What needs to be done: All the lines below need retyping exactly, apart from the images.

Stored dataset items
┄┄┄┄┄┄┄┄┄┄┄┄┄┄┄┄┄┄┄┄
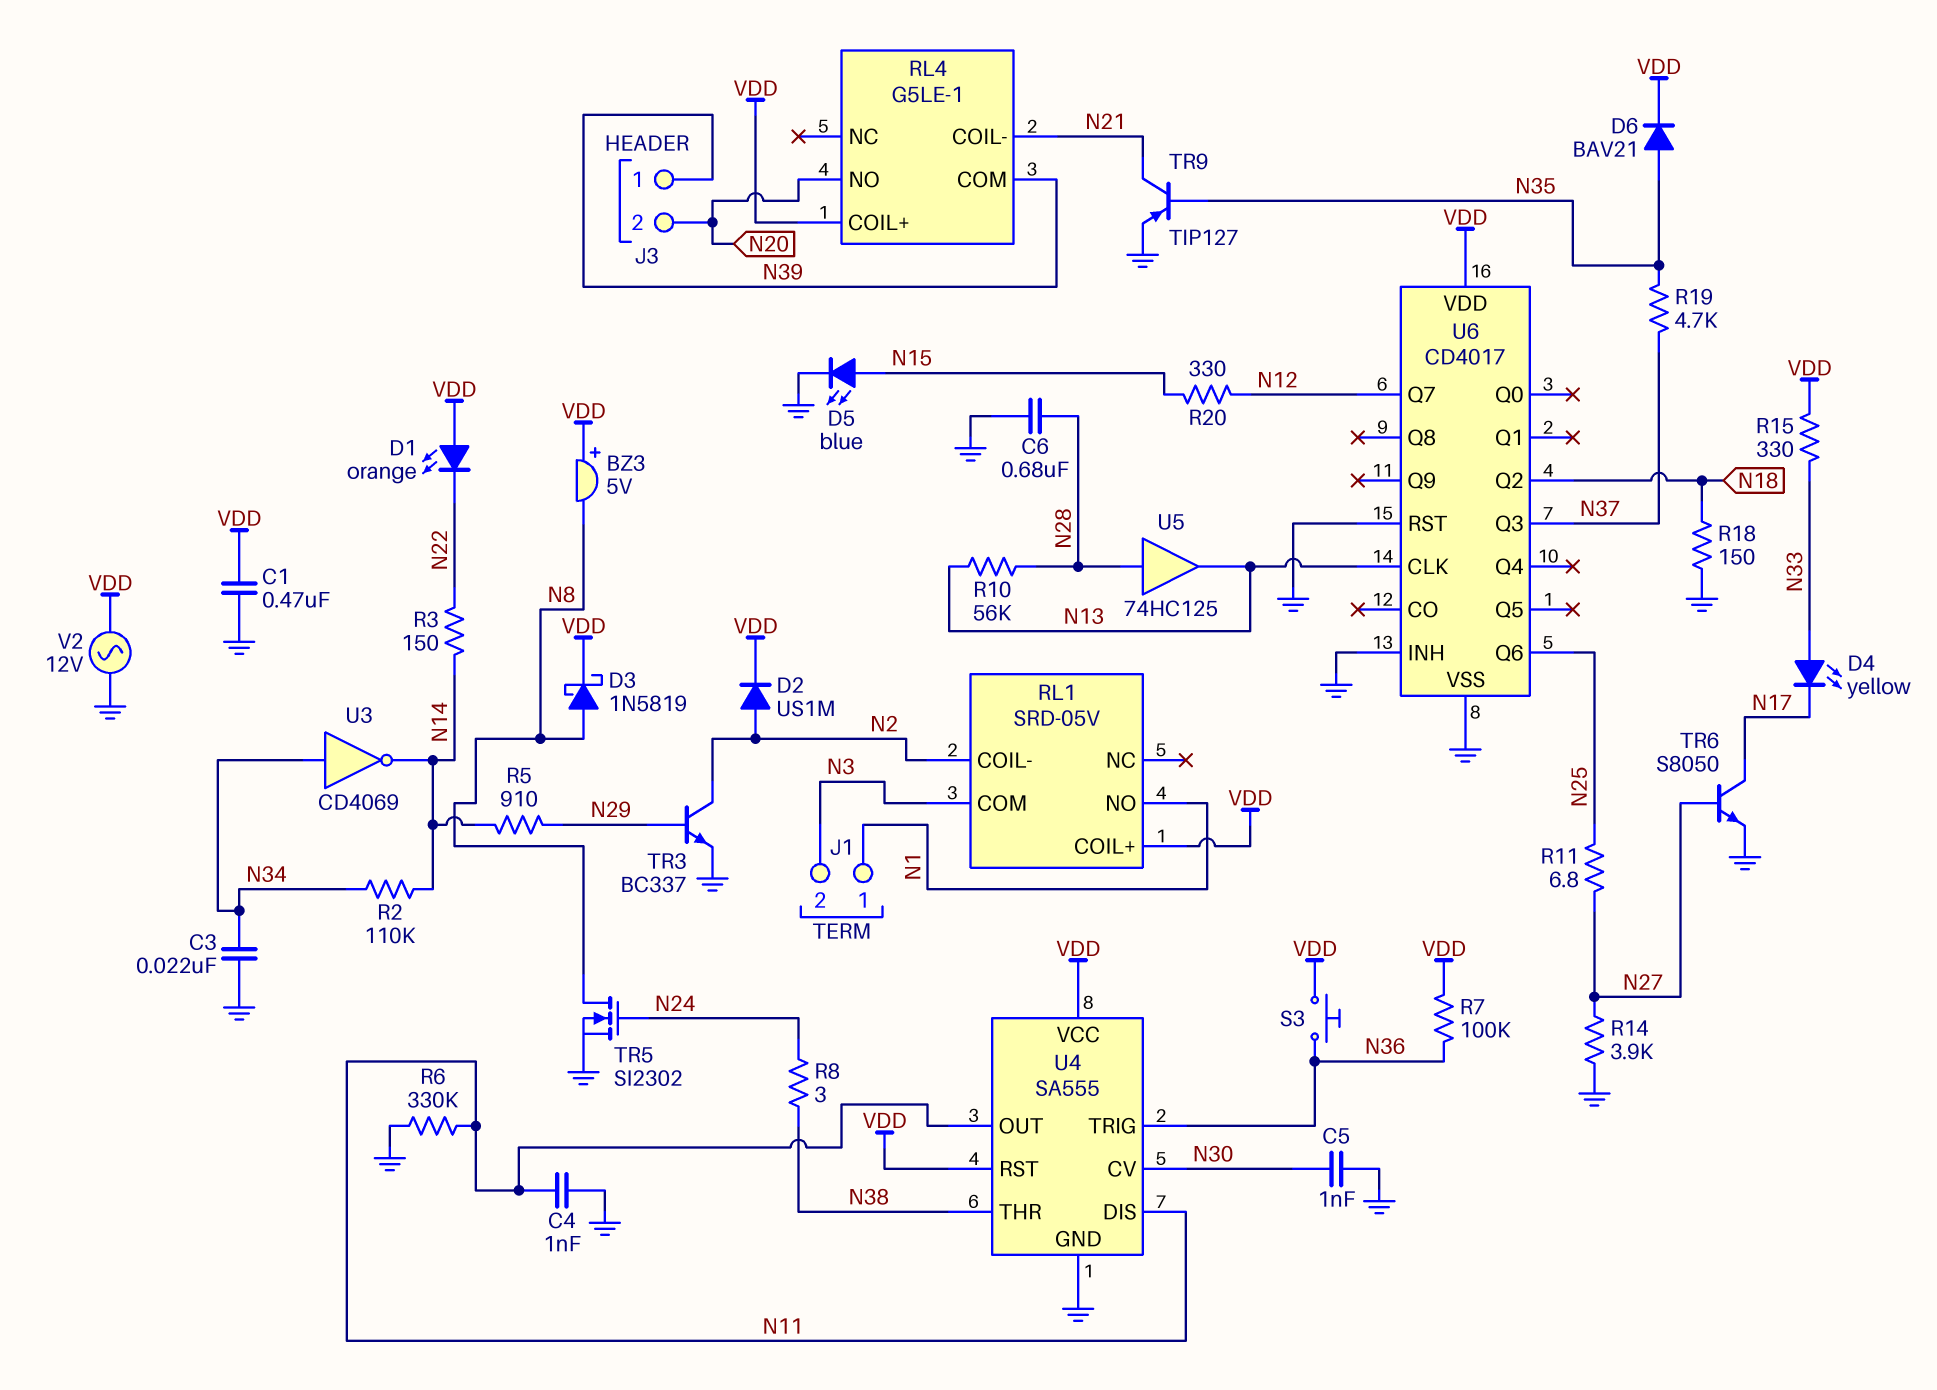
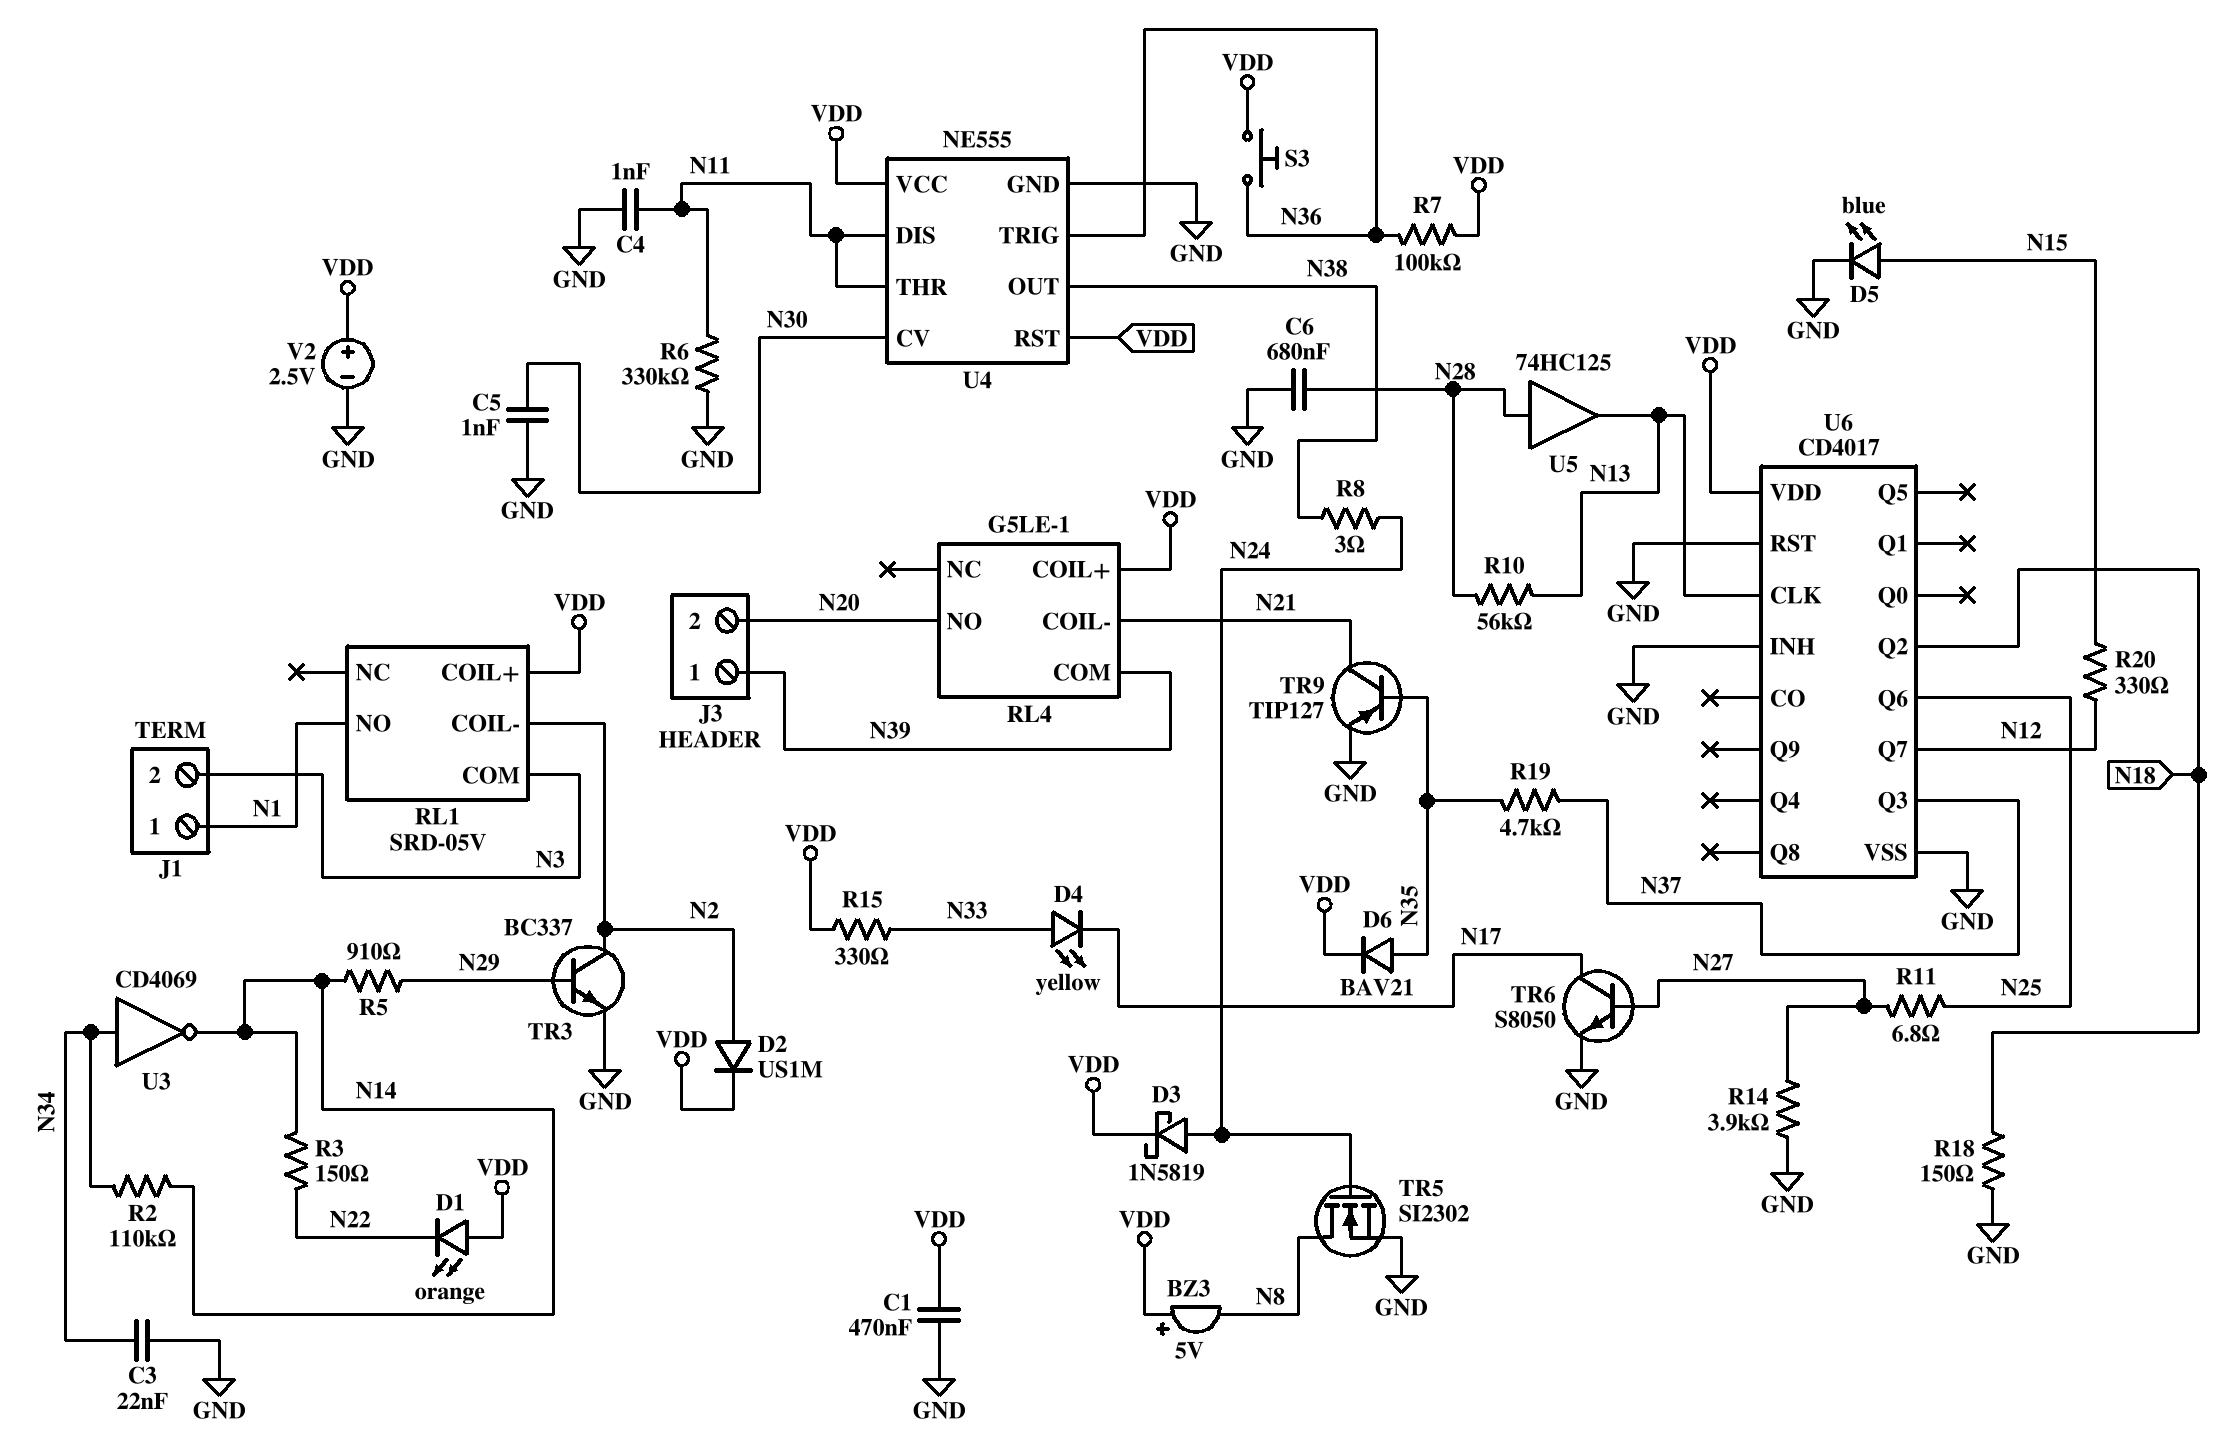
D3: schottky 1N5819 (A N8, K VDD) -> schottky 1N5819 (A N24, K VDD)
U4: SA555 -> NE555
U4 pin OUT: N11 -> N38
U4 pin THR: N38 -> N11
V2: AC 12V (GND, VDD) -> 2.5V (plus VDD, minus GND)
┄┄┄┄┄┄┄┄┄┄┄┄┄┄┄┄┄┄┄┄
Expected output:
D3: schottky 1N5819 (A N8, K VDD) -> schottky 1N5819 (A N24, K VDD)
U4: SA555 -> NE555
U4 pin OUT: N11 -> N38
U4 pin THR: N38 -> N11
V2: AC 12V (GND, VDD) -> 2.5V (plus VDD, minus GND)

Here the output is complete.